++++ RECORDS

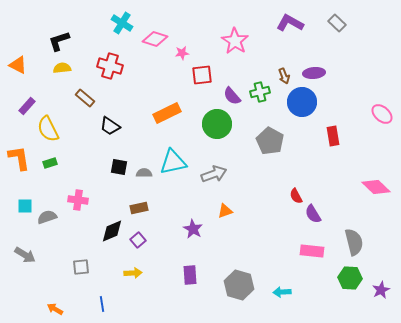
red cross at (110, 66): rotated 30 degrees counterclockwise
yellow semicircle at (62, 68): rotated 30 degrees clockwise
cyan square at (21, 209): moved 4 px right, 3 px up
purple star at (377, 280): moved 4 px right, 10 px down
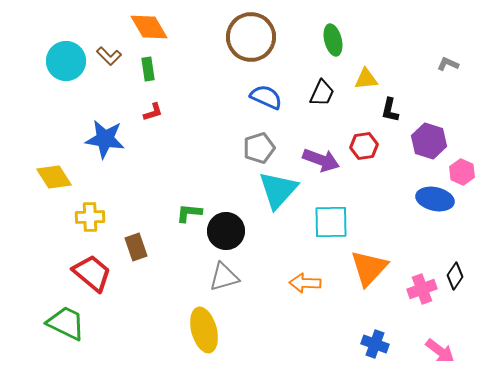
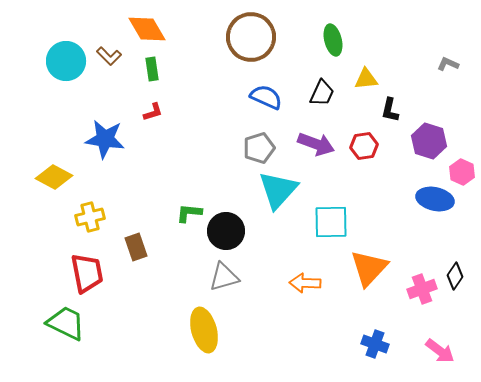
orange diamond: moved 2 px left, 2 px down
green rectangle: moved 4 px right
purple arrow: moved 5 px left, 16 px up
yellow diamond: rotated 30 degrees counterclockwise
yellow cross: rotated 12 degrees counterclockwise
red trapezoid: moved 5 px left; rotated 39 degrees clockwise
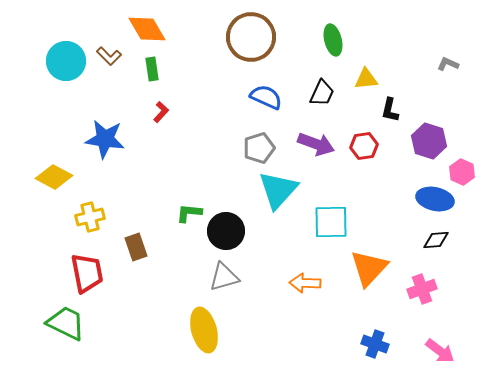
red L-shape: moved 8 px right; rotated 30 degrees counterclockwise
black diamond: moved 19 px left, 36 px up; rotated 52 degrees clockwise
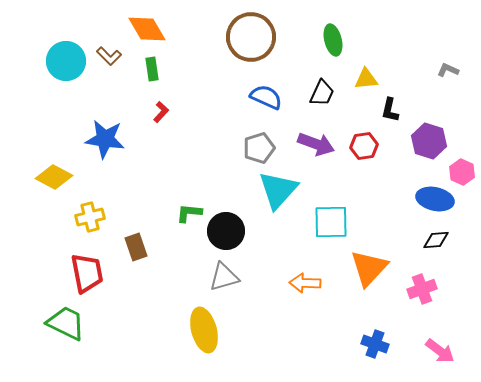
gray L-shape: moved 6 px down
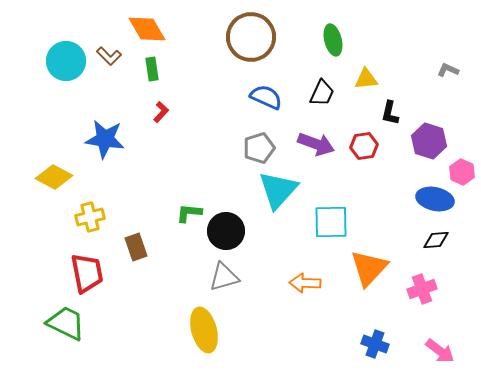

++++++++

DIRECTION.
Reproduce every line of the listing above word for word, leaving out the pictures.

OUTPUT BELOW.
red cross at (110, 66): rotated 30 degrees counterclockwise
yellow semicircle at (62, 68): rotated 30 degrees clockwise
cyan square at (21, 209): moved 4 px right, 3 px up
purple star at (377, 280): moved 4 px right, 10 px down
orange diamond: moved 2 px left, 2 px down
green rectangle: moved 4 px right
purple arrow: moved 5 px left, 16 px up
yellow diamond: rotated 30 degrees counterclockwise
yellow cross: rotated 12 degrees counterclockwise
red trapezoid: moved 5 px left; rotated 39 degrees clockwise
red L-shape: moved 8 px right; rotated 30 degrees counterclockwise
black diamond: moved 19 px left, 36 px up; rotated 52 degrees clockwise
gray L-shape: moved 6 px down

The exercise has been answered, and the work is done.